• **EXERCISE DESCRIPTION**: Take each line below that has "none" and copy it.

*** Opening PROVIDED RECORDS ***

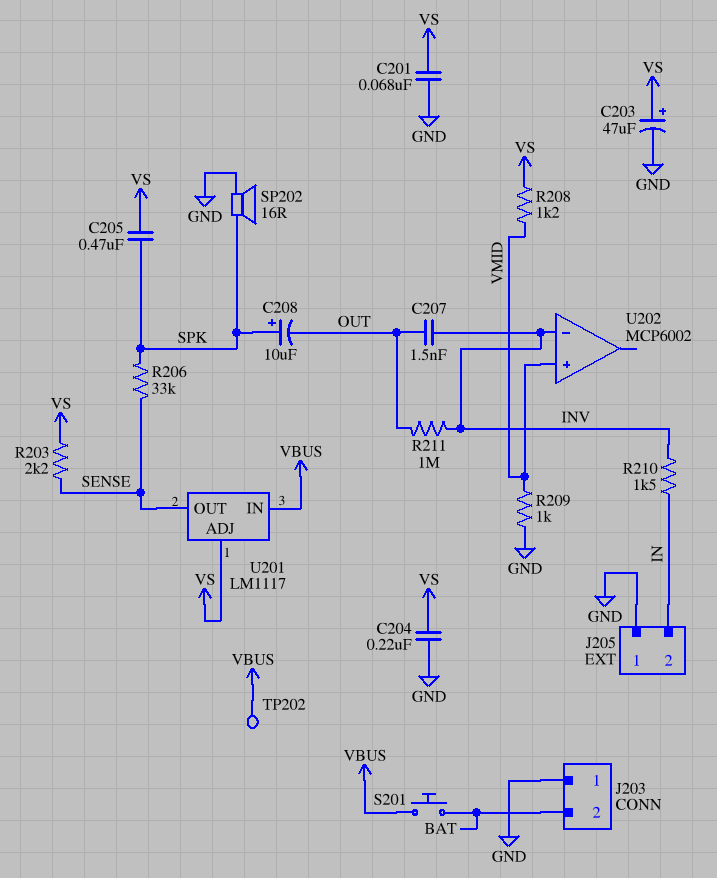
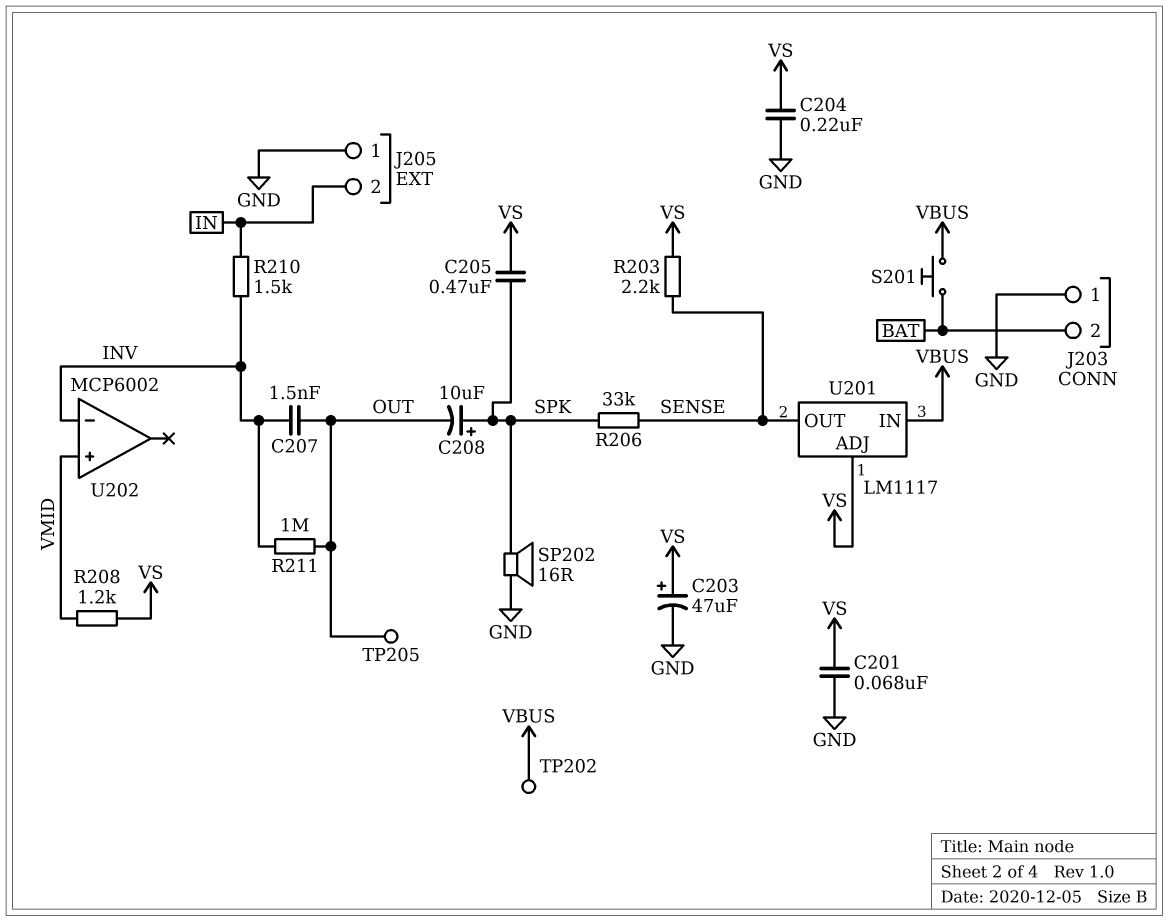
R209: 1k (GND, VMID) -> none
TP205: none -> test point (OUT)

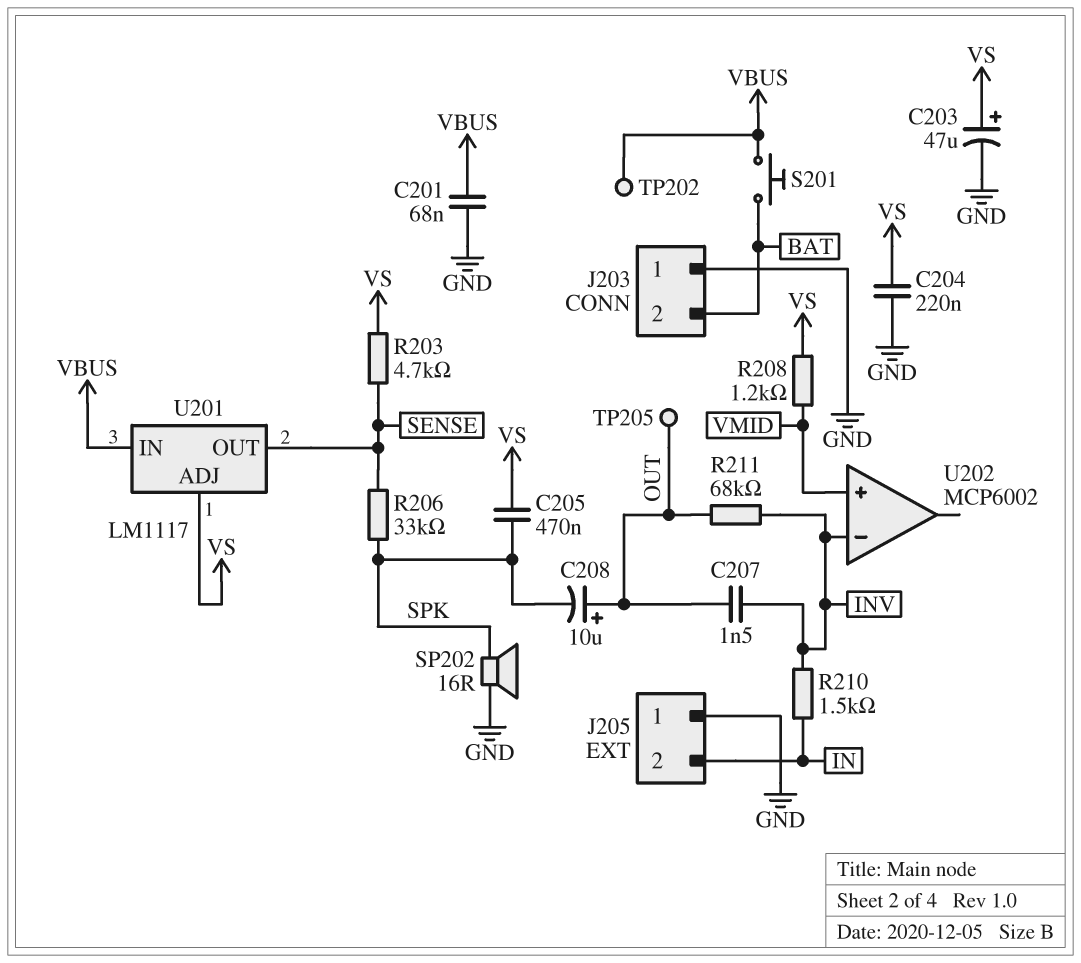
C201: 68nF (GND, VS) -> 68nF (GND, VBUS)
C208: 10uF (plus SPK, minus OUT) -> 10uF (plus OUT, minus SPK)
R203: 2.2k (SENSE, VS) -> 4.7k (SENSE, VS)
R211: 1M (INV, OUT) -> 68k (INV, OUT)

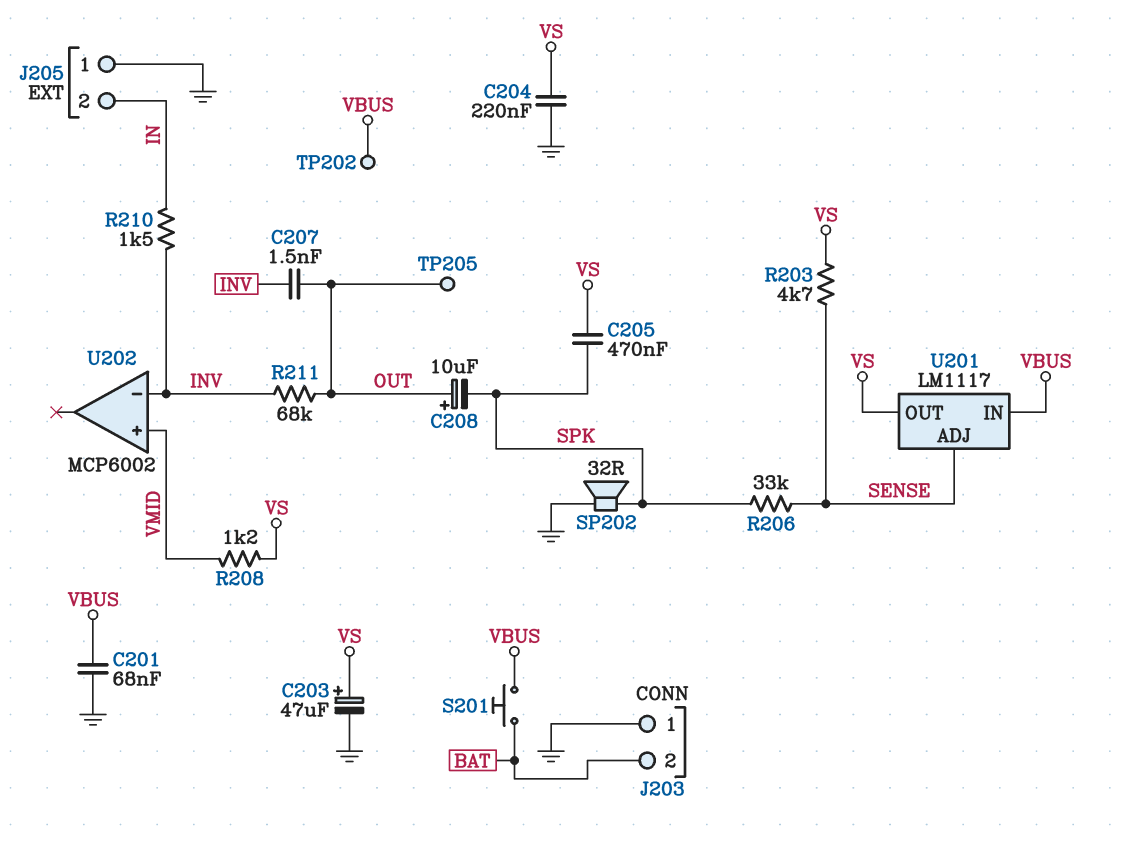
SP202: speaker 16R (GND, SPK) -> speaker 32R (GND, SPK)
U201 pin ADJ: VS -> SENSE
U201 pin OUT: SENSE -> VS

*** Closing PROVIDED RECORDS ***

• **SOLUTION BELOW**:
R209: 1k (GND, VMID) -> none
TP205: none -> test point (OUT)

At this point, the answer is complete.